_Problem description_
As the answer, set down the lines below from the one containing "none -> white plate B6:B8 level 1" through the one containing "green brick F7:F12", exactly and inclusively, and no others.

_Records to use_
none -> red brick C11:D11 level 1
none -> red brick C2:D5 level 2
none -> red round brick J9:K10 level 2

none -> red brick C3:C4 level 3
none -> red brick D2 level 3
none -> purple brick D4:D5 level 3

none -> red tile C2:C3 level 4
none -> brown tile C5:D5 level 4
--
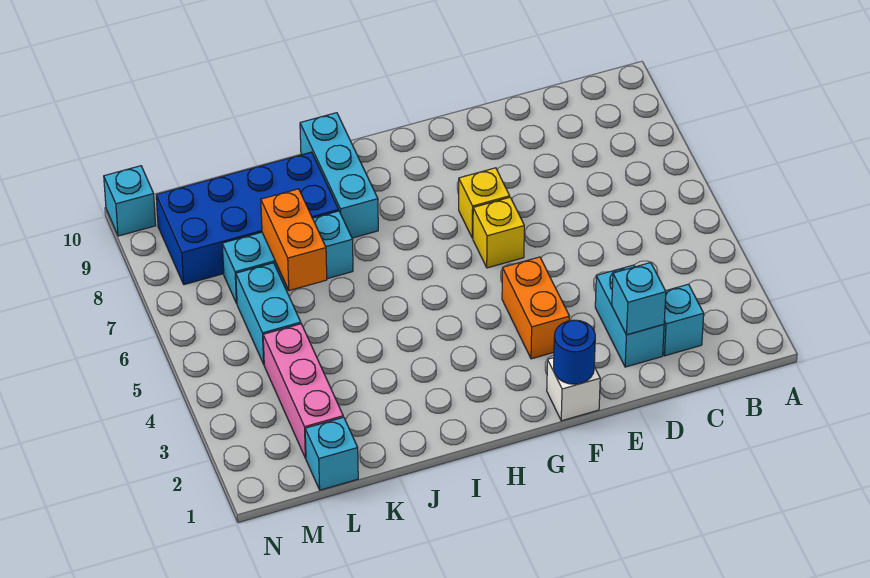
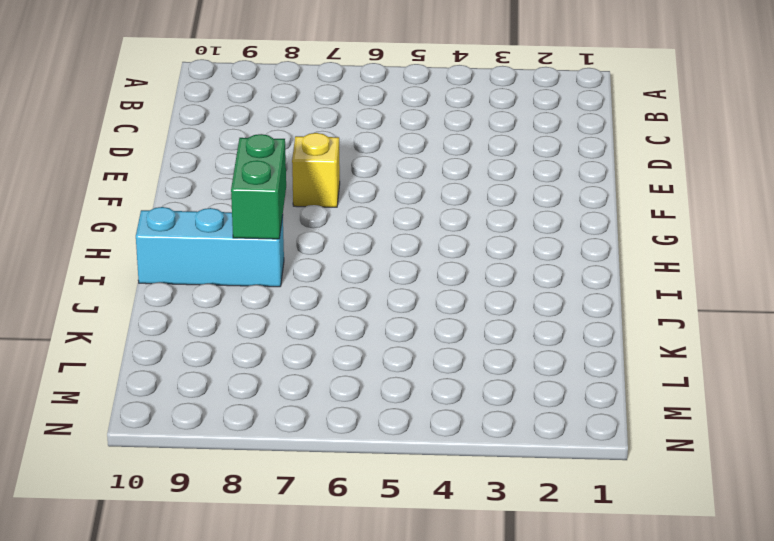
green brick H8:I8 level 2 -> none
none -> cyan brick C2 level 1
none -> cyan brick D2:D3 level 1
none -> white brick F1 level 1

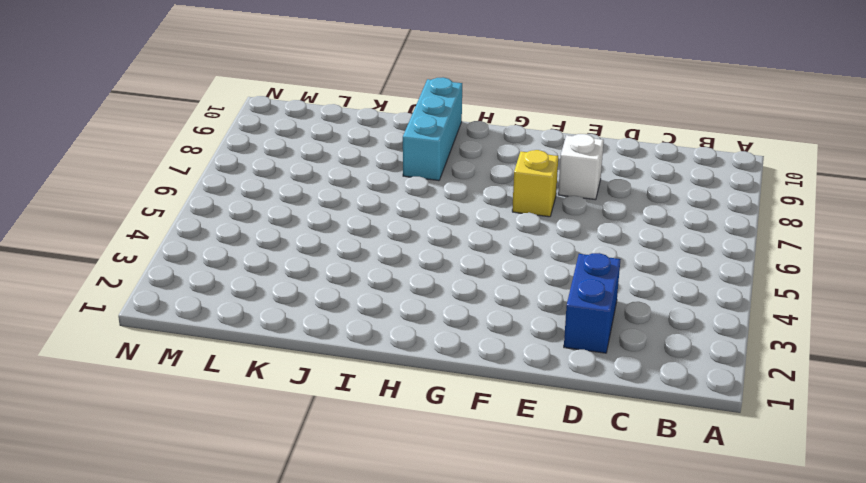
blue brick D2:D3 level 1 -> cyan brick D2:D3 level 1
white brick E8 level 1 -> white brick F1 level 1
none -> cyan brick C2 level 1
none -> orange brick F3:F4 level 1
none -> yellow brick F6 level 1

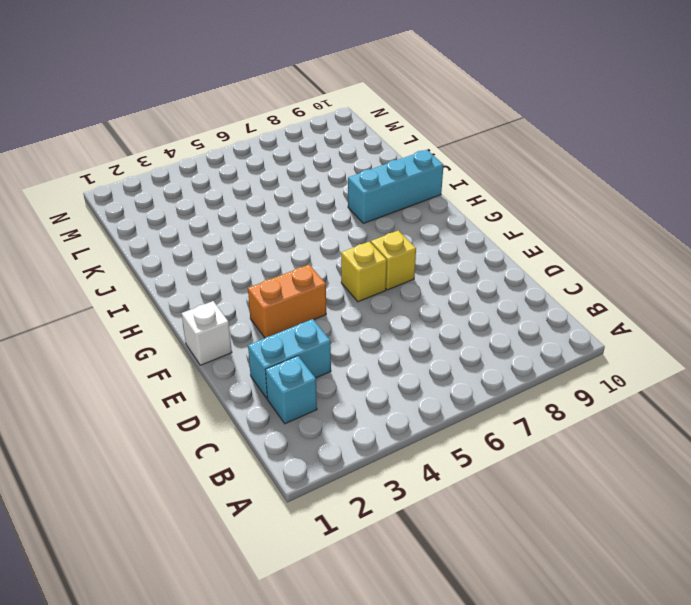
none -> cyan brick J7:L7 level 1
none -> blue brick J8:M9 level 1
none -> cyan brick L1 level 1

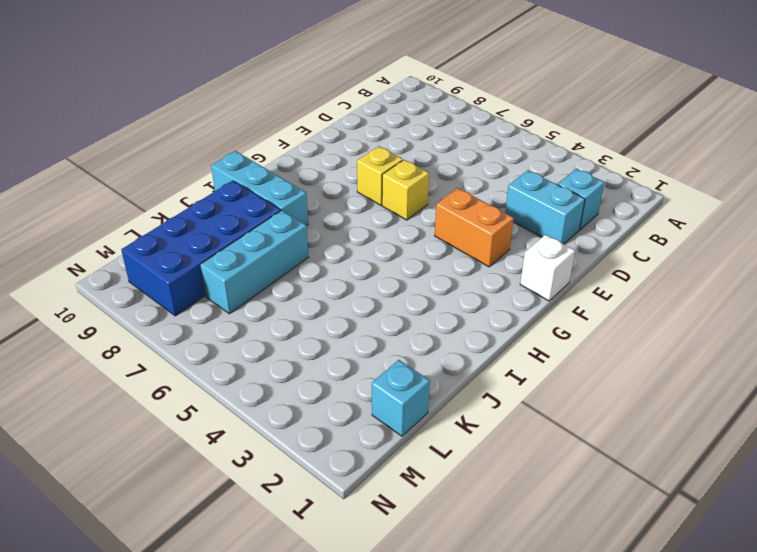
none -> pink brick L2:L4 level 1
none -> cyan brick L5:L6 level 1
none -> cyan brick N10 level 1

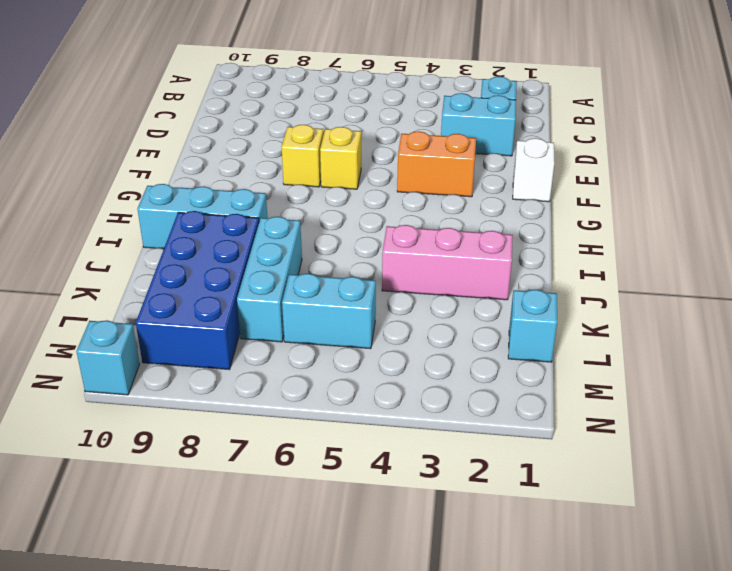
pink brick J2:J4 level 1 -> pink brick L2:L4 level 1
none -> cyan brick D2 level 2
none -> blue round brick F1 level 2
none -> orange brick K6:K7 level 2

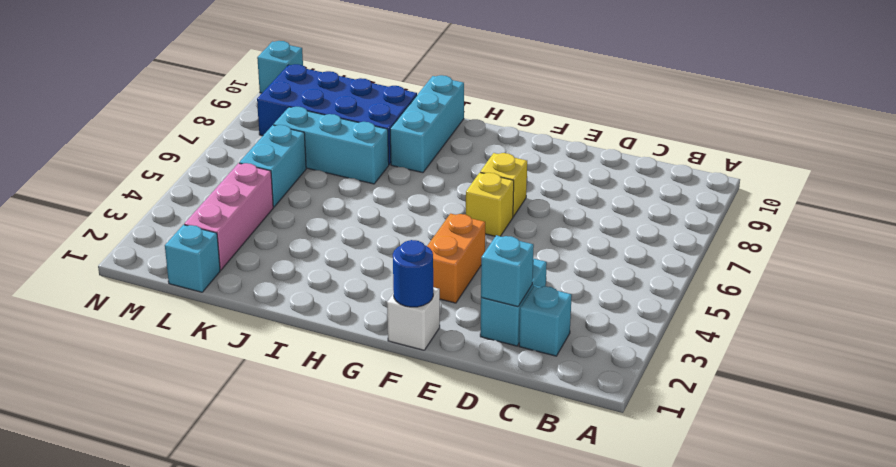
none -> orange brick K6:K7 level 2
---
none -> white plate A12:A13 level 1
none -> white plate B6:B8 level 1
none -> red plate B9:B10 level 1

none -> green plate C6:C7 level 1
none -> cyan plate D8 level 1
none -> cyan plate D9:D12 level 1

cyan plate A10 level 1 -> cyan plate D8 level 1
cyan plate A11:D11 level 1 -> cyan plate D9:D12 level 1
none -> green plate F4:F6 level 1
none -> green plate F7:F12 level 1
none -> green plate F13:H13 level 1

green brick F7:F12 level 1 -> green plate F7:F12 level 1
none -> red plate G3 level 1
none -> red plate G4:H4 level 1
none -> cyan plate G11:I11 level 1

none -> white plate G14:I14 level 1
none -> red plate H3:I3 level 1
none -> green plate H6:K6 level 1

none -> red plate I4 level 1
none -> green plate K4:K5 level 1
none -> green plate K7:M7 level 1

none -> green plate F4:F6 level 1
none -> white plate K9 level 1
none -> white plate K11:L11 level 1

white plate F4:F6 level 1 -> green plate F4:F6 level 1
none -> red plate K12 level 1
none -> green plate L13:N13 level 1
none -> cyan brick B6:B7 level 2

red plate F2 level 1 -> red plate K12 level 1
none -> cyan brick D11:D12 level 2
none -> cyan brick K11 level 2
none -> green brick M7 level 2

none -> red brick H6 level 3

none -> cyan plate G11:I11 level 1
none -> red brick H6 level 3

_Exercise response_
none -> white plate B6:B8 level 1
none -> red plate B9:B10 level 1

none -> green plate C6:C7 level 1
none -> cyan plate D8 level 1
none -> cyan plate D9:D12 level 1

cyan plate A10 level 1 -> cyan plate D8 level 1
cyan plate A11:D11 level 1 -> cyan plate D9:D12 level 1
none -> green plate F4:F6 level 1
none -> green plate F7:F12 level 1
none -> green plate F13:H13 level 1

green brick F7:F12 level 1 -> green plate F7:F12 level 1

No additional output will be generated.